■ УСЛОВИЕ ЗАДАНИЯ
Преобразуйте все записи ниже в таблицу Markdown со столбцами «Номер» и «Строка», где для каждой строки указан ее порядковый номер и сама строка. Пустые строки в таблицу не включайте.

Фрагмент набора данных
# # #
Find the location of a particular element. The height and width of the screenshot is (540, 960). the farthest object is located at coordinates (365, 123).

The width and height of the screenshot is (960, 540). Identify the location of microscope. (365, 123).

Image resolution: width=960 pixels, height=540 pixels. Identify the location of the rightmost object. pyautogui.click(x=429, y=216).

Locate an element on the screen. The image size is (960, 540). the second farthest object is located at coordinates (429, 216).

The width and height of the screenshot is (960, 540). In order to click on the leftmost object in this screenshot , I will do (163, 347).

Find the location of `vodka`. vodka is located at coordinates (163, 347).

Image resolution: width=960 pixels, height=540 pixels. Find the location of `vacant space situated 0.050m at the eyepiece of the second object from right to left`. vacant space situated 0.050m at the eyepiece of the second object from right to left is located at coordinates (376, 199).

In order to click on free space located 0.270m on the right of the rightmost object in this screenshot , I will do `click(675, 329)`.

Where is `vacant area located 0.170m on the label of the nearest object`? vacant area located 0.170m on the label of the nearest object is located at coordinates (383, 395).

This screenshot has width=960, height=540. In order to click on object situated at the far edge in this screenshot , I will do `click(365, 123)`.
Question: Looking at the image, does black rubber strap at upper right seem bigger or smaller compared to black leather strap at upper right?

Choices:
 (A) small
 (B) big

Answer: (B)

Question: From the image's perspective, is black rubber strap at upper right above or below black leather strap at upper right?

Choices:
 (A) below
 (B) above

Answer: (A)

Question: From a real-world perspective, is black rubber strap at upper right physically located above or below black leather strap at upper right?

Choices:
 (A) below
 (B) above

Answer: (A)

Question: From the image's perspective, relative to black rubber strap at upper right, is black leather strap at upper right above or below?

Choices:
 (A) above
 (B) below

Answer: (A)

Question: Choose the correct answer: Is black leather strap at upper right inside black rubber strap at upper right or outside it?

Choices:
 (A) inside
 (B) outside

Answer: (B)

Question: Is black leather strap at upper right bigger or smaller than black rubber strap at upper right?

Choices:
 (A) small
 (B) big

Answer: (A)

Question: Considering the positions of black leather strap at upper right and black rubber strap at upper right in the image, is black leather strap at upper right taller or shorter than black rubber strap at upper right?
# # #
■ РЕШЕНИЕ ЗАДАЧИ
| Номер | Строка |
|---|---|
| 1 | Find the location of a particular element. The height and width of the screenshot is (540, 960). the farthest object is located at coordinates (365, 123). |
| 2 | The width and height of the screenshot is (960, 540). Identify the location of microscope. (365, 123). |
| 3 | Image resolution: width=960 pixels, height=540 pixels. Identify the location of the rightmost object. pyautogui.click(x=429, y=216). |
| 4 | Locate an element on the screen. The image size is (960, 540). the second farthest object is located at coordinates (429, 216). |
| 5 | The width and height of the screenshot is (960, 540). In order to click on the leftmost object in this screenshot , I will do (163, 347). |
| 6 | Find the location of `vodka`. vodka is located at coordinates (163, 347). |
| 7 | Image resolution: width=960 pixels, height=540 pixels. Find the location of `vacant space situated 0.050m at the eyepiece of the second object from right to left`. vacant space situated 0.050m at the eyepiece of the second object from right to left is located at coordinates (376, 199). |
| 8 | In order to click on free space located 0.270m on the right of the rightmost object in this screenshot , I will do `click(675, 329)`. |
| 9 | Where is `vacant area located 0.170m on the label of the nearest object`? vacant area located 0.170m on the label of the nearest object is located at coordinates (383, 395). |
| 10 | This screenshot has width=960, height=540. In order to click on object situated at the far edge in this screenshot , I will do `click(365, 123)`. |
| 11 | Question: Looking at the image, does black rubber strap at upper right seem bigger or smaller compared to black leather strap at upper right? |
| 12 | Choices: |
| 13 |  (A) small |
| 14 |  (B) big |
| 15 | Answer: (B) |
| 16 | Question: From the image's perspective, is black rubber strap at upper right above or below black leather strap at upper right? |
| 17 | Choices: |
| 18 |  (A) below |
| 19 |  (B) above |
| 20 | Answer: (A) |
| 21 | Question: From a real-world perspective, is black rubber strap at upper right physically located above or below black leather strap at upper right? |
| 22 | Choices: |
| 23 |  (A) below |
| 24 |  (B) above |
| 25 | Answer: (A) |
| 26 | Question: From the image's perspective, relative to black rubber strap at upper right, is black leather strap at upper right above or below? |
| 27 | Choices: |
| 28 |  (A) above |
| 29 |  (B) below |
| 30 | Answer: (A) |
| 31 | Question: Choose the correct answer: Is black leather strap at upper right inside black rubber strap at upper right or outside it? |
| 32 | Choices: |
| 33 |  (A) inside |
| 34 |  (B) outside |
| 35 | Answer: (B) |
| 36 | Question: Is black leather strap at upper right bigger or smaller than black rubber strap at upper right? |
| 37 | Choices: |
| 38 |  (A) small |
| 39 |  (B) big |
| 40 | Answer: (A) |
| 41 | Question: Considering the positions of black leather strap at upper right and black rubber strap at upper right in the image, is black leather strap at upper right taller or shorter than black rubber strap at upper right? |